# [EXERCISE REQUIREMENTS]
Go over the entries below line by line, copying each one that contains the word "brown".
Segment Open
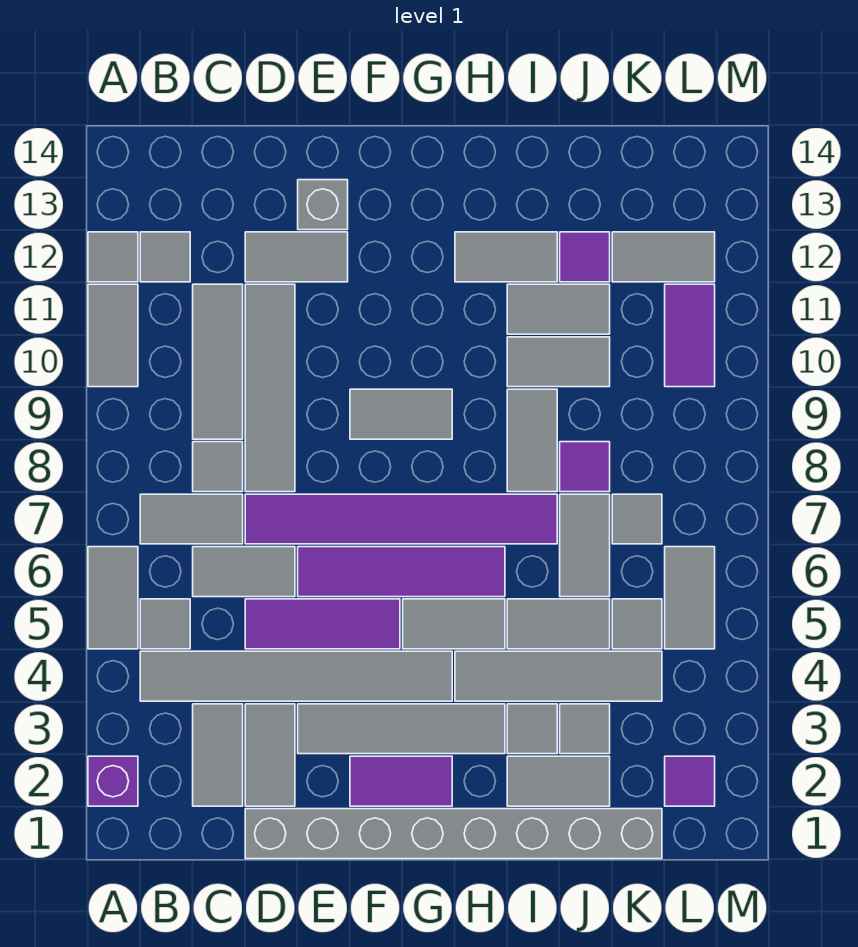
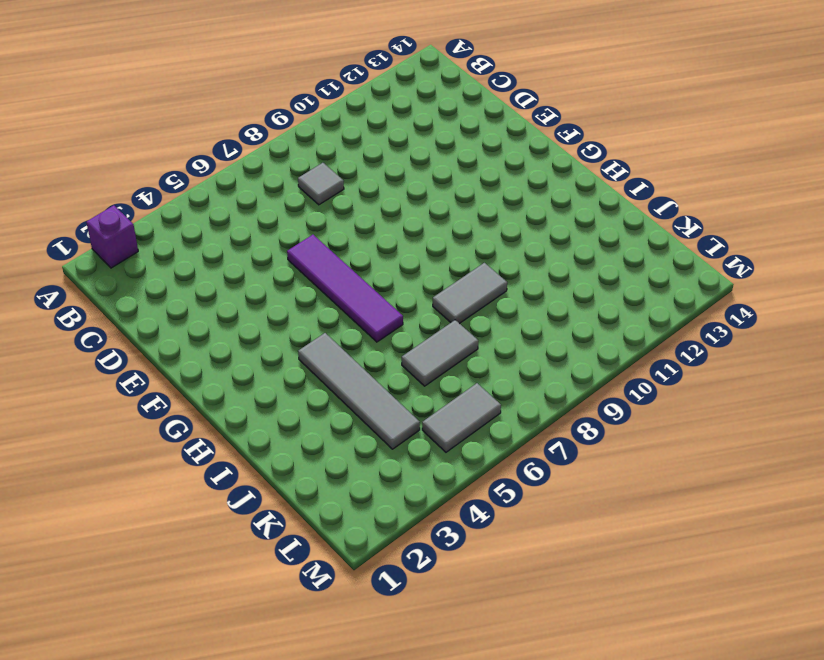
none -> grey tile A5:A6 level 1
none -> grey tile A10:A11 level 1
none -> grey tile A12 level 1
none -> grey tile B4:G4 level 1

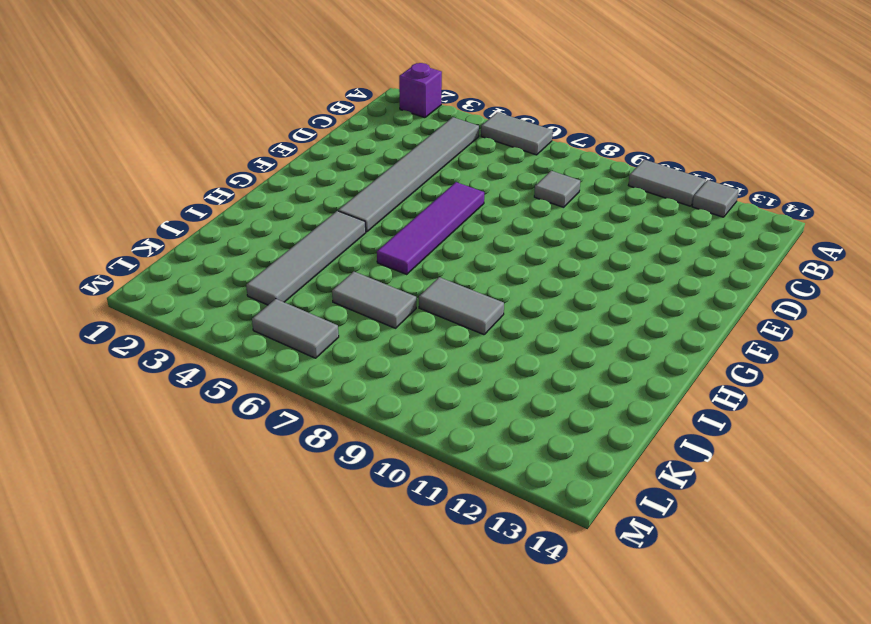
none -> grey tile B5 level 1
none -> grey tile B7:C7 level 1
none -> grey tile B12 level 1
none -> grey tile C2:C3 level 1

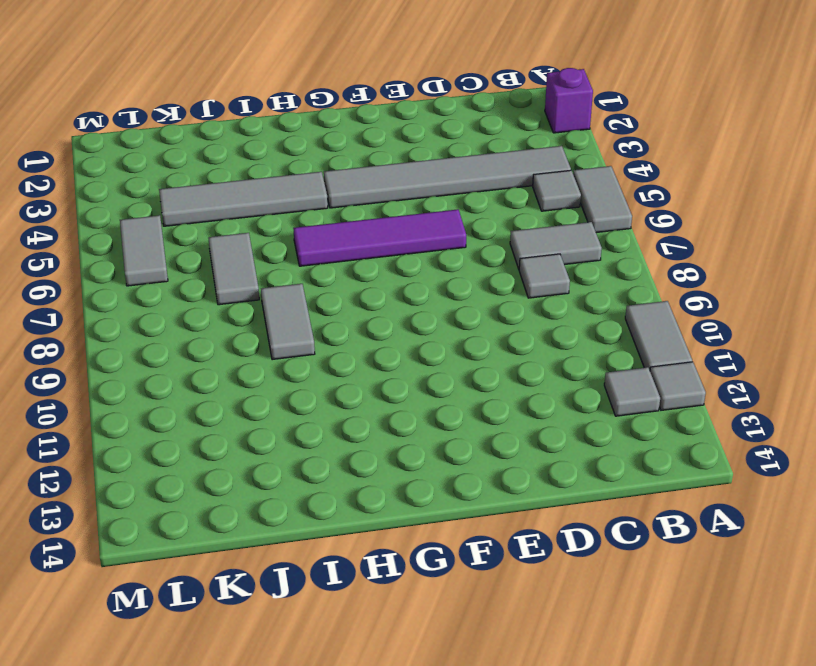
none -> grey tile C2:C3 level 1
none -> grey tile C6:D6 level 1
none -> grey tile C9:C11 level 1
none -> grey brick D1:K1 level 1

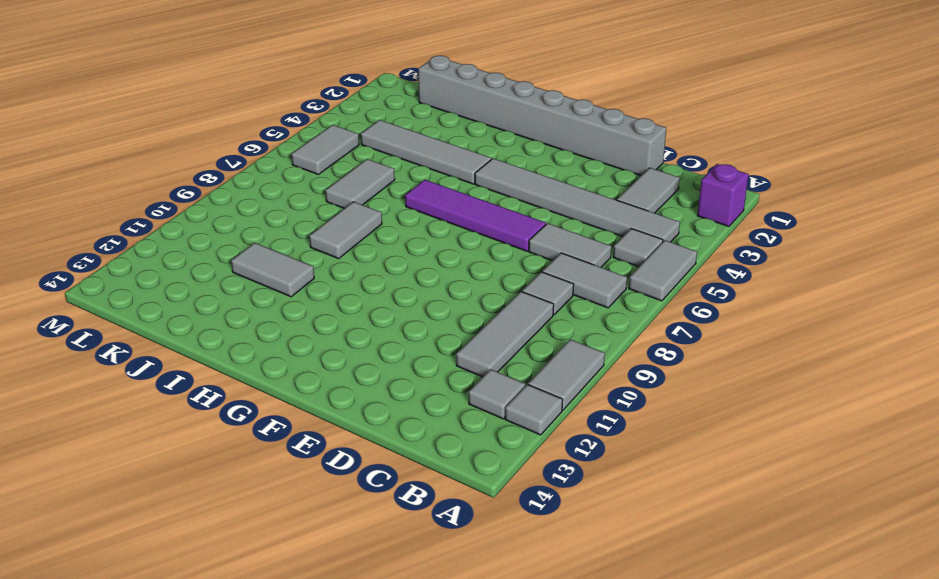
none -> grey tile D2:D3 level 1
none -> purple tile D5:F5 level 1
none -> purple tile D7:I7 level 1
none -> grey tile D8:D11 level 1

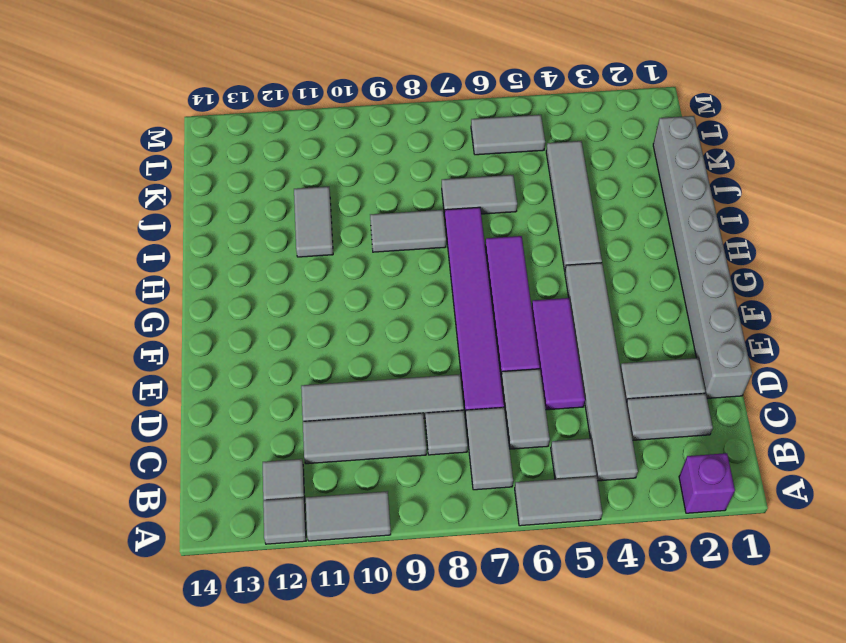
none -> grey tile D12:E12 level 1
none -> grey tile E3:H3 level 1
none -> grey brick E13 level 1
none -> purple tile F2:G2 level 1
Segment Closed
Segment Open
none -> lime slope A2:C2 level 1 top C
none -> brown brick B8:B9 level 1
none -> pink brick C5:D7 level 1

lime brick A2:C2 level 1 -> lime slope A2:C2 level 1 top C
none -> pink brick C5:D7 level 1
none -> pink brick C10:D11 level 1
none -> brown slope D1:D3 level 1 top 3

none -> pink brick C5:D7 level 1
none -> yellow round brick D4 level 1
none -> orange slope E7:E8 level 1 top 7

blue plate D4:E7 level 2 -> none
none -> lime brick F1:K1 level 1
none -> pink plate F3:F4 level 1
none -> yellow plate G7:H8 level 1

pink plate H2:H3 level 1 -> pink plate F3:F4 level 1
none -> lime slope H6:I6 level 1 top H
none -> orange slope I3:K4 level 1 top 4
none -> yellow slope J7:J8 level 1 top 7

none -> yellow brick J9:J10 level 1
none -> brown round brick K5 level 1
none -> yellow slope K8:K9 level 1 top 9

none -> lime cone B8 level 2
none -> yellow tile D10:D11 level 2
Segment Closed
# [RESPONSE BOX]
none -> brown brick B8:B9 level 1
none -> brown slope D1:D3 level 1 top 3
none -> brown round brick K5 level 1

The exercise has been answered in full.